### What the exercise asks
All pictures should be dropped, and only the lines from the top of the entries below through the line containing "R6: 27k (GND, N19) -> 27k (N12, N19)" repeated exactly, both ends included.

============================================================

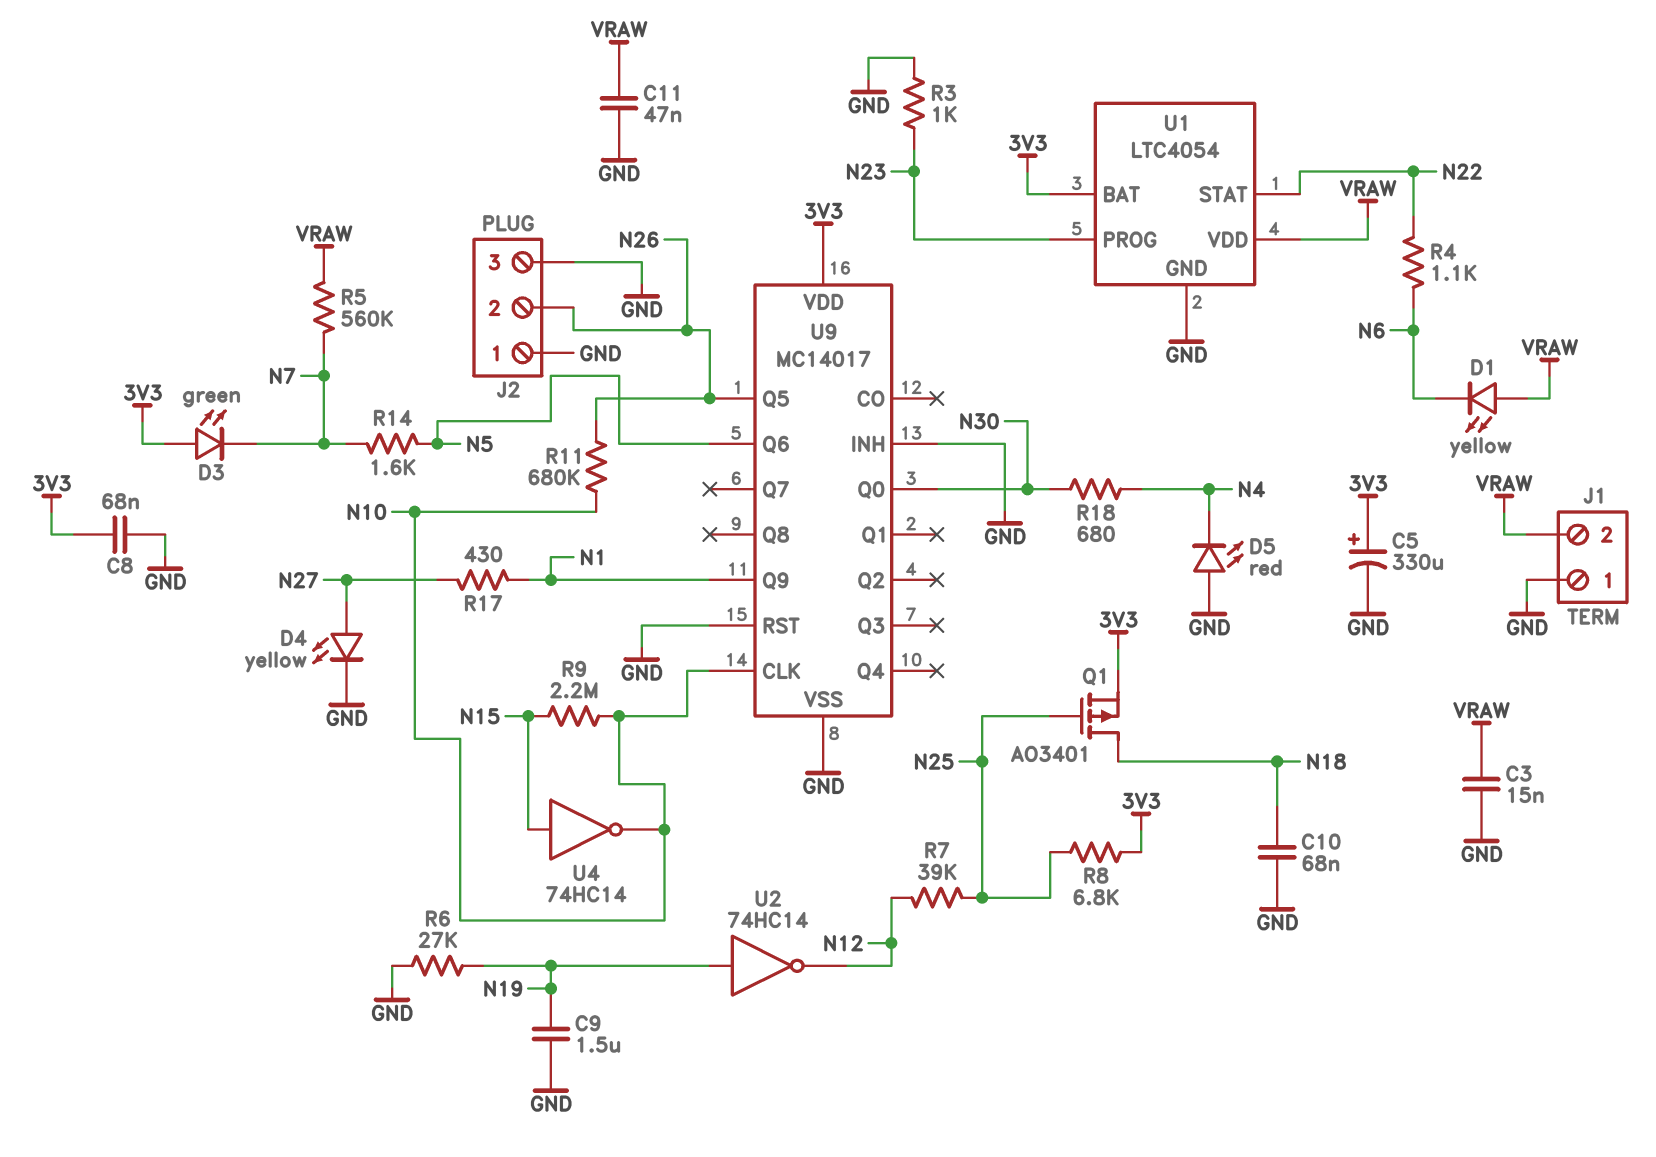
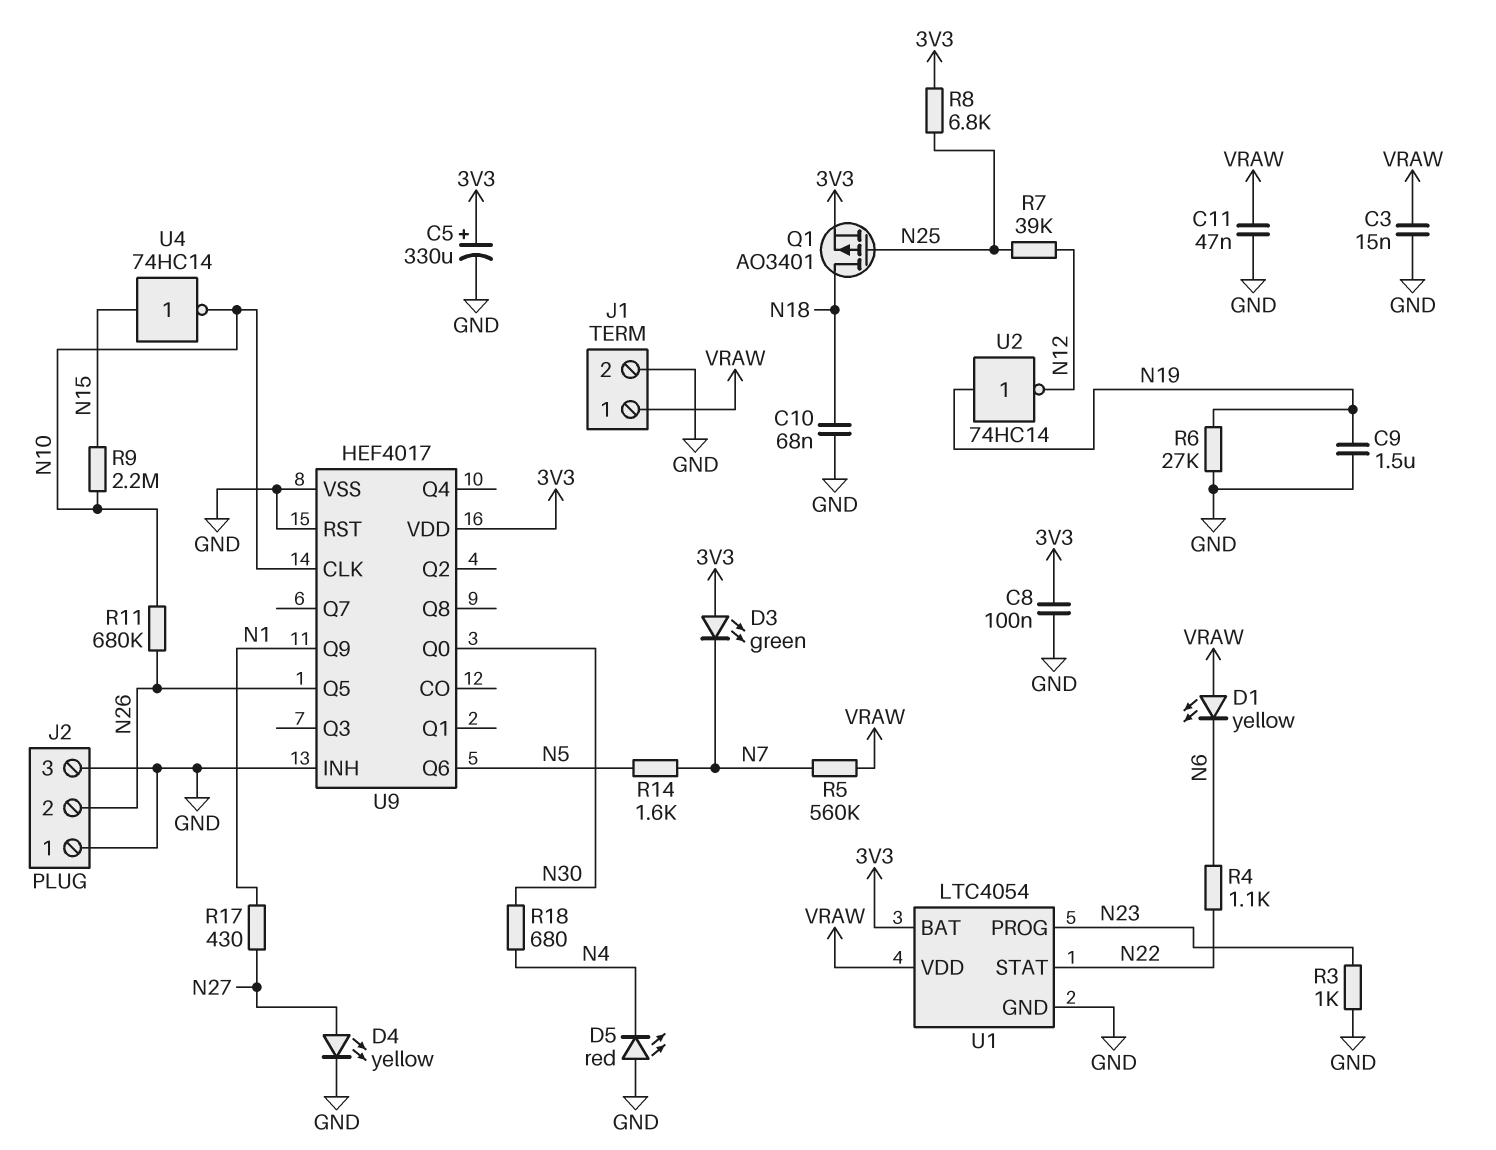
C8: 68nF (3V3, GND) -> 100nF (3V3, GND)
J1 pin 1: GND -> VRAW
J1 pin 2: VRAW -> GND
U9: MC14017 -> HEF4017

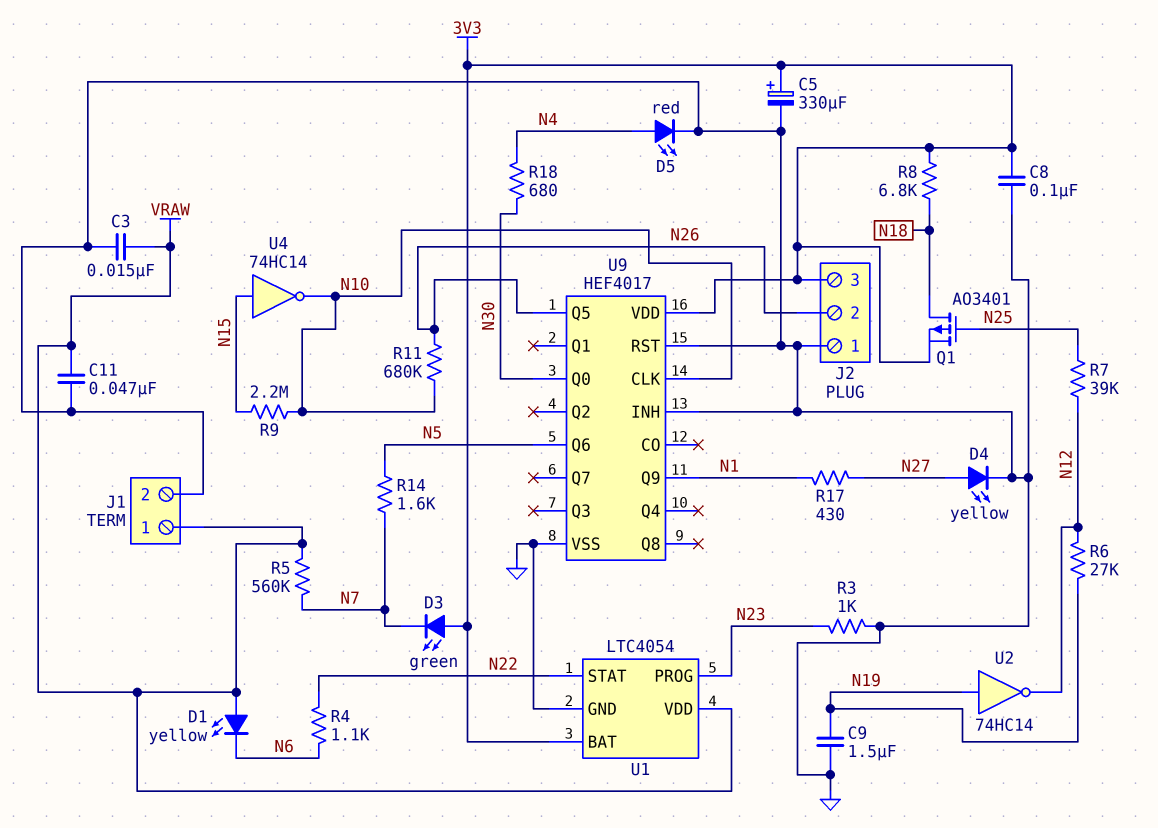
C10: 68nF (GND, N18) -> none
D5: LED red (A GND, K N4) -> LED red (A N4, K GND)
J2 pin 3: GND -> 3V3
R6: 27k (GND, N19) -> 27k (N12, N19)
R8: 6.8k (3V3, N25) -> 6.8k (3V3, N18)

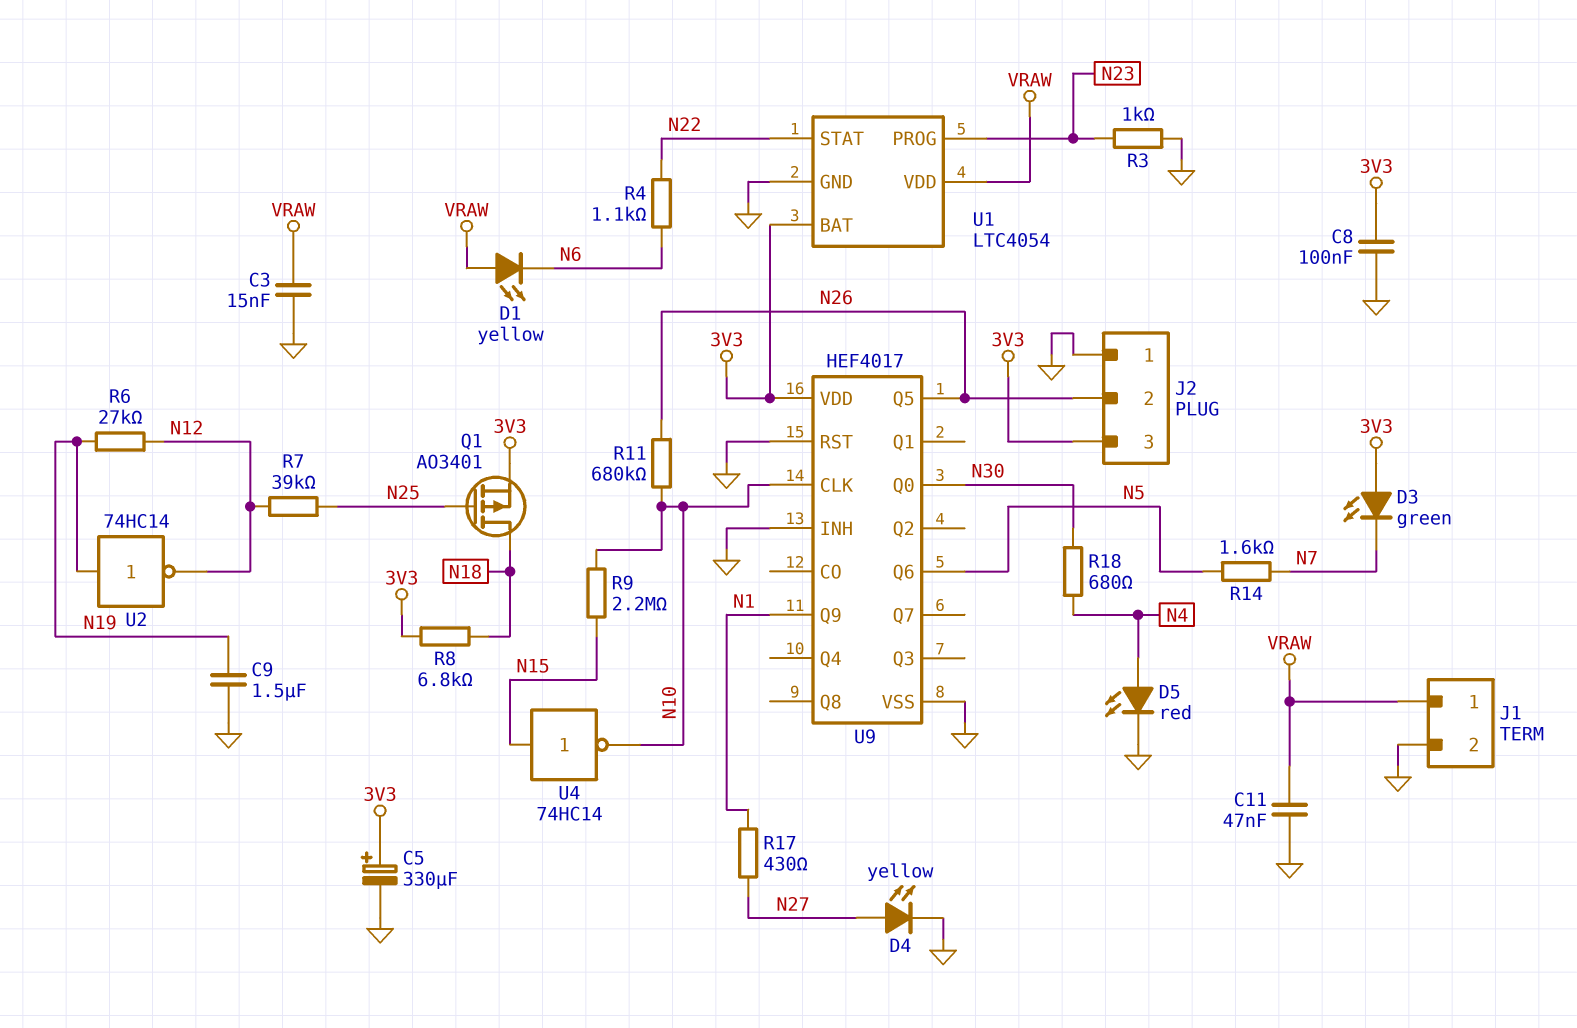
R5: 560k (N7, VRAW) -> none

============================================================

### Result for this exercise
C8: 68nF (3V3, GND) -> 100nF (3V3, GND)
J1 pin 1: GND -> VRAW
J1 pin 2: VRAW -> GND
U9: MC14017 -> HEF4017

C10: 68nF (GND, N18) -> none
D5: LED red (A GND, K N4) -> LED red (A N4, K GND)
J2 pin 3: GND -> 3V3
R6: 27k (GND, N19) -> 27k (N12, N19)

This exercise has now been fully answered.